■ Work to complete
Set down, exactly as they stand, the lines from the one containing "none -> orange brick G9 level 1" through the last line of the records below, leaving every picture out.

START Extracted data

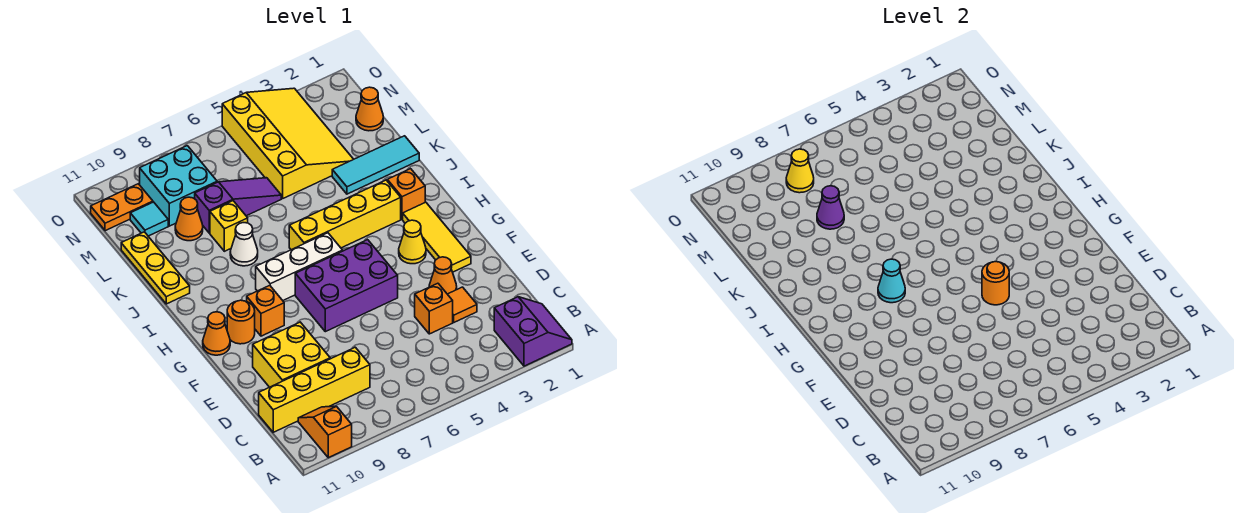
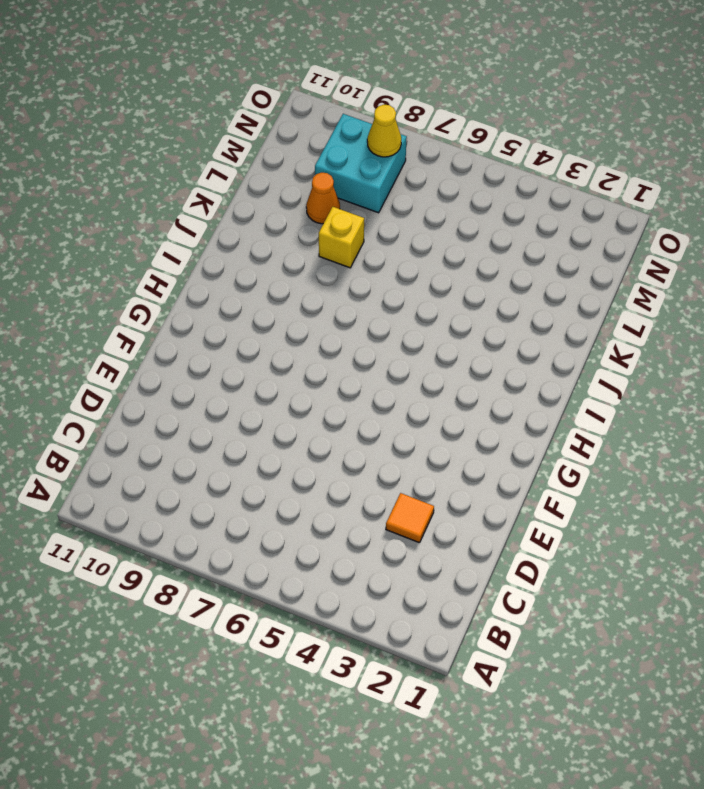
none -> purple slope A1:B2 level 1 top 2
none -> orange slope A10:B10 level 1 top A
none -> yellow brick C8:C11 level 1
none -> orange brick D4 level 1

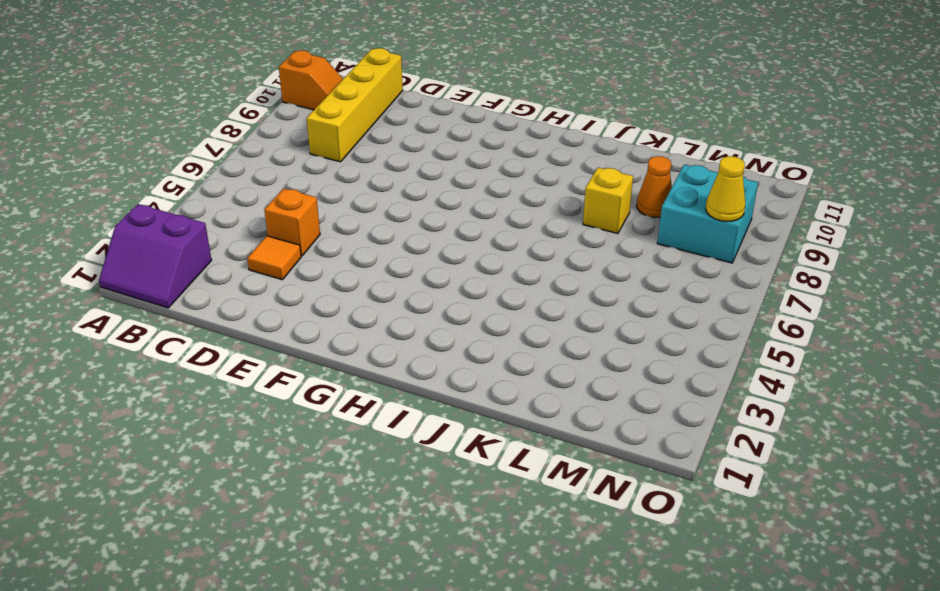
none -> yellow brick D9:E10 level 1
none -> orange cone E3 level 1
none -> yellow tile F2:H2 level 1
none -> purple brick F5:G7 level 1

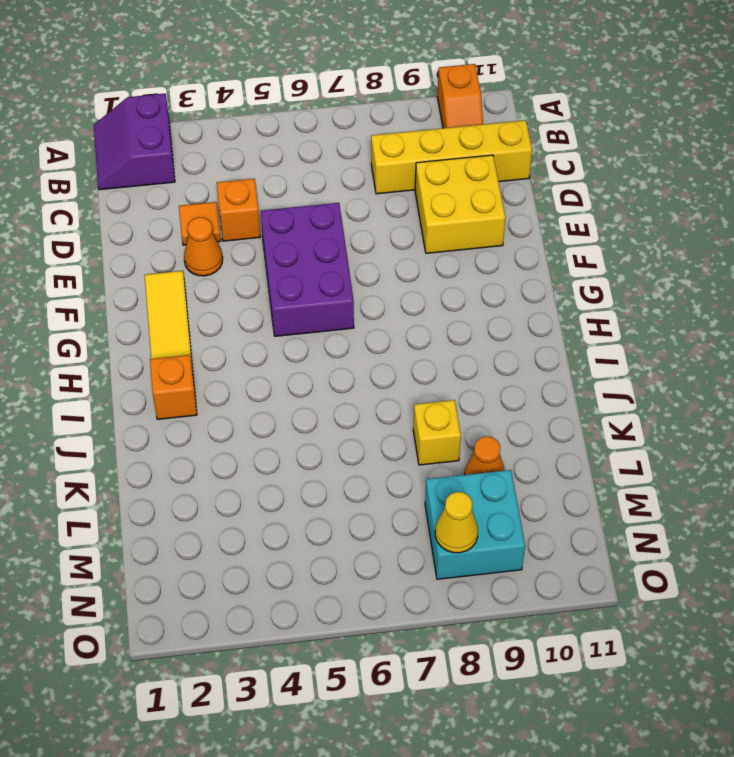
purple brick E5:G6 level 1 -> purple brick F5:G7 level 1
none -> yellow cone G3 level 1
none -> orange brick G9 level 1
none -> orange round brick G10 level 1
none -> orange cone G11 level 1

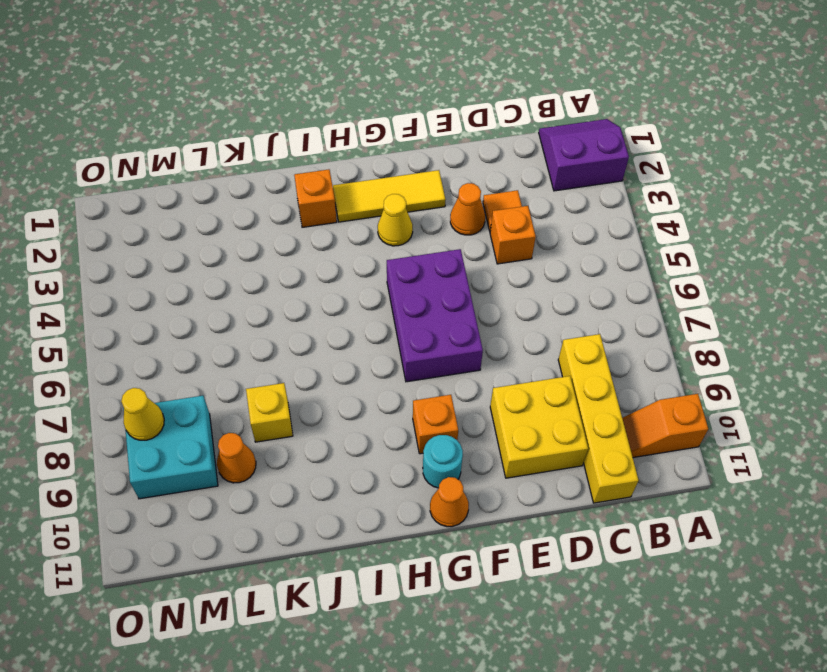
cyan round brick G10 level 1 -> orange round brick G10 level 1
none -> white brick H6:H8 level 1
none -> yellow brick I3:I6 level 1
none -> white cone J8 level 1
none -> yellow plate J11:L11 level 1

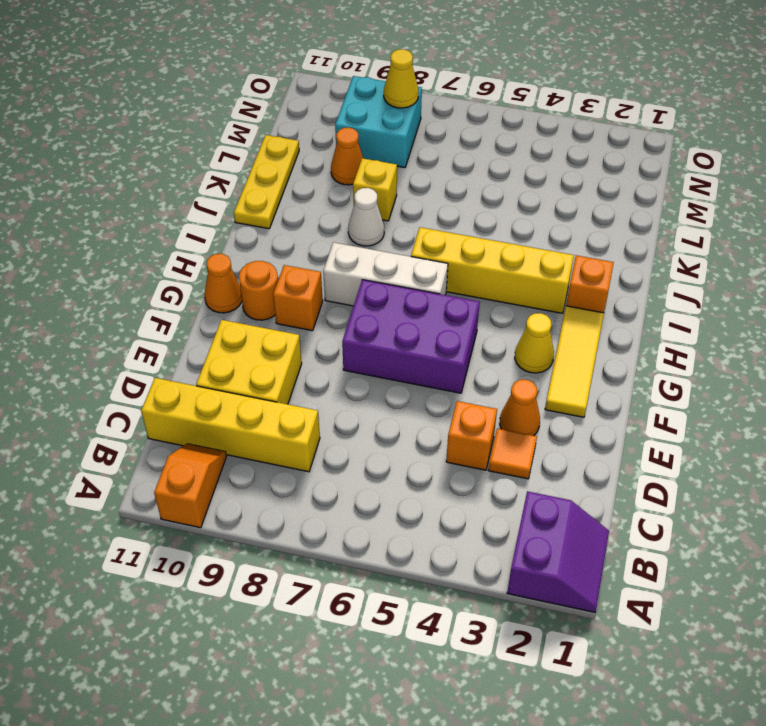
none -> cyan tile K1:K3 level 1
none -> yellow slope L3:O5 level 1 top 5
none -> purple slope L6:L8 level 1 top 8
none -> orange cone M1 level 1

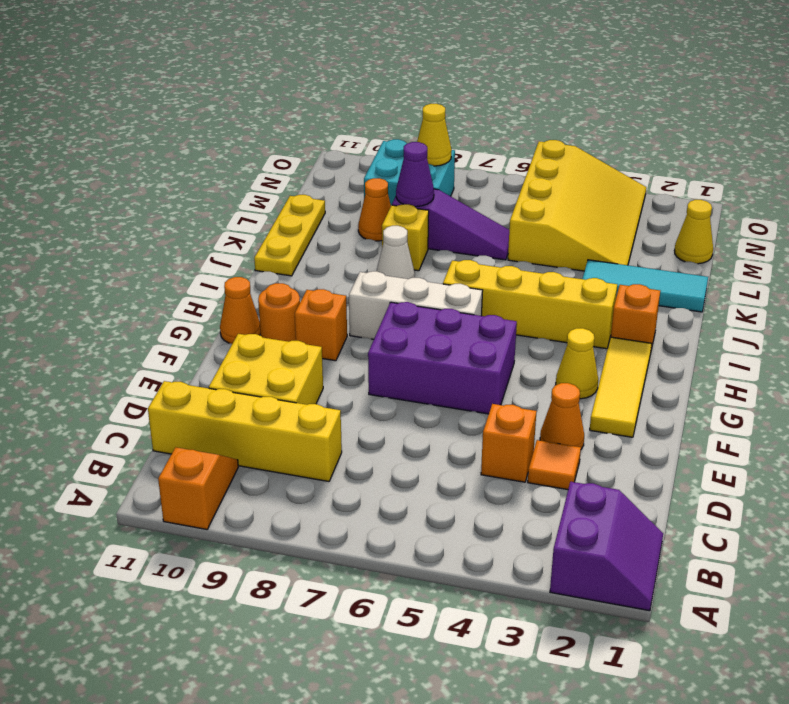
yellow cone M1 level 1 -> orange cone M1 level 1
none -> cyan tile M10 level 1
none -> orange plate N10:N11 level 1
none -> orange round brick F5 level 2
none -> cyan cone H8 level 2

END Extracted data

■ Task result
none -> orange brick G9 level 1
none -> orange round brick G10 level 1
none -> orange cone G11 level 1

cyan round brick G10 level 1 -> orange round brick G10 level 1
none -> white brick H6:H8 level 1
none -> yellow brick I3:I6 level 1
none -> white cone J8 level 1
none -> yellow plate J11:L11 level 1

none -> cyan tile K1:K3 level 1
none -> yellow slope L3:O5 level 1 top 5
none -> purple slope L6:L8 level 1 top 8
none -> orange cone M1 level 1

yellow cone M1 level 1 -> orange cone M1 level 1
none -> cyan tile M10 level 1
none -> orange plate N10:N11 level 1
none -> orange round brick F5 level 2
none -> cyan cone H8 level 2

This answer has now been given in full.